* _INFORMATION SUPPLIED_
----

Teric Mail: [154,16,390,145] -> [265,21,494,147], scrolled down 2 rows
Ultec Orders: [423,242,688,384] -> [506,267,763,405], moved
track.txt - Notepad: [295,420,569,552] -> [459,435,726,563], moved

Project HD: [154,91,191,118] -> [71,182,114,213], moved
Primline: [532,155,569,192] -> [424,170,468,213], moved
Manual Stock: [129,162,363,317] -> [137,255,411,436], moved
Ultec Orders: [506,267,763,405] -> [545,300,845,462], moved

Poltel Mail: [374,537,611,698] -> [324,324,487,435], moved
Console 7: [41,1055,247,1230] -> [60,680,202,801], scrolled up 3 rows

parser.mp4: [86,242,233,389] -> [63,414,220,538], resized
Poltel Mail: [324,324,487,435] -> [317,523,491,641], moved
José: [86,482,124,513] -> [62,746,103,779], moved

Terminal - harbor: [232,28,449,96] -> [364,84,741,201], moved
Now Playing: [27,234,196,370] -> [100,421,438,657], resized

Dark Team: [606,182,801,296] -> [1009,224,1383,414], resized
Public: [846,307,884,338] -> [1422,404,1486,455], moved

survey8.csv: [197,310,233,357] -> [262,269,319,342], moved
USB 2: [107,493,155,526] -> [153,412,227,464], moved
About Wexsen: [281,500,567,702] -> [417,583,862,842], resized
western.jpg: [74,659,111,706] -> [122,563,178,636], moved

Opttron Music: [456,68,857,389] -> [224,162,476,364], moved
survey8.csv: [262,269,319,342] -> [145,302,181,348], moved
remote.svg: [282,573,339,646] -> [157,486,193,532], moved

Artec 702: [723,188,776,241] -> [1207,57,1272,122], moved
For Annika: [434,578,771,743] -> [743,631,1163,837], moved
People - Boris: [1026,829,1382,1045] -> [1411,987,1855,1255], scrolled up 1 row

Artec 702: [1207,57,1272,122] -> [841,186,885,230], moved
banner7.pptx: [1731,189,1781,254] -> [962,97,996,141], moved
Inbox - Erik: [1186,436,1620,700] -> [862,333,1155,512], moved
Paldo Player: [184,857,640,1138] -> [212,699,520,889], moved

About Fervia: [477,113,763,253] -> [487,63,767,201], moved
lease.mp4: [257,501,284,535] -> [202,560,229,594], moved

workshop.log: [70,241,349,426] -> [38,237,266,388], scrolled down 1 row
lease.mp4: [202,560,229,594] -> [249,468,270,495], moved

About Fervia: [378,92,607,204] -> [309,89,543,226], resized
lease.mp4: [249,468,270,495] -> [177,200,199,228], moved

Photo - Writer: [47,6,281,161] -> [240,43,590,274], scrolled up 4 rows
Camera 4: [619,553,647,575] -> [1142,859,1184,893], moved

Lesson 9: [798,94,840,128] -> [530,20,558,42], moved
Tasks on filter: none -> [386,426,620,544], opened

----

* _ACTIVITY_
Each record above is to be returned verbatim.

* _TASK ANSWER_
Teric Mail: [154,16,390,145] -> [265,21,494,147], scrolled down 2 rows
Ultec Orders: [423,242,688,384] -> [506,267,763,405], moved
track.txt - Notepad: [295,420,569,552] -> [459,435,726,563], moved

Project HD: [154,91,191,118] -> [71,182,114,213], moved
Primline: [532,155,569,192] -> [424,170,468,213], moved
Manual Stock: [129,162,363,317] -> [137,255,411,436], moved
Ultec Orders: [506,267,763,405] -> [545,300,845,462], moved

Poltel Mail: [374,537,611,698] -> [324,324,487,435], moved
Console 7: [41,1055,247,1230] -> [60,680,202,801], scrolled up 3 rows

parser.mp4: [86,242,233,389] -> [63,414,220,538], resized
Poltel Mail: [324,324,487,435] -> [317,523,491,641], moved
José: [86,482,124,513] -> [62,746,103,779], moved

Terminal - harbor: [232,28,449,96] -> [364,84,741,201], moved
Now Playing: [27,234,196,370] -> [100,421,438,657], resized

Dark Team: [606,182,801,296] -> [1009,224,1383,414], resized
Public: [846,307,884,338] -> [1422,404,1486,455], moved

survey8.csv: [197,310,233,357] -> [262,269,319,342], moved
USB 2: [107,493,155,526] -> [153,412,227,464], moved
About Wexsen: [281,500,567,702] -> [417,583,862,842], resized
western.jpg: [74,659,111,706] -> [122,563,178,636], moved

Opttron Music: [456,68,857,389] -> [224,162,476,364], moved
survey8.csv: [262,269,319,342] -> [145,302,181,348], moved
remote.svg: [282,573,339,646] -> [157,486,193,532], moved

Artec 702: [723,188,776,241] -> [1207,57,1272,122], moved
For Annika: [434,578,771,743] -> [743,631,1163,837], moved
People - Boris: [1026,829,1382,1045] -> [1411,987,1855,1255], scrolled up 1 row

Artec 702: [1207,57,1272,122] -> [841,186,885,230], moved
banner7.pptx: [1731,189,1781,254] -> [962,97,996,141], moved
Inbox - Erik: [1186,436,1620,700] -> [862,333,1155,512], moved
Paldo Player: [184,857,640,1138] -> [212,699,520,889], moved

About Fervia: [477,113,763,253] -> [487,63,767,201], moved
lease.mp4: [257,501,284,535] -> [202,560,229,594], moved

workshop.log: [70,241,349,426] -> [38,237,266,388], scrolled down 1 row
lease.mp4: [202,560,229,594] -> [249,468,270,495], moved

About Fervia: [378,92,607,204] -> [309,89,543,226], resized
lease.mp4: [249,468,270,495] -> [177,200,199,228], moved

Photo - Writer: [47,6,281,161] -> [240,43,590,274], scrolled up 4 rows
Camera 4: [619,553,647,575] -> [1142,859,1184,893], moved

Lesson 9: [798,94,840,128] -> [530,20,558,42], moved
Tasks on filter: none -> [386,426,620,544], opened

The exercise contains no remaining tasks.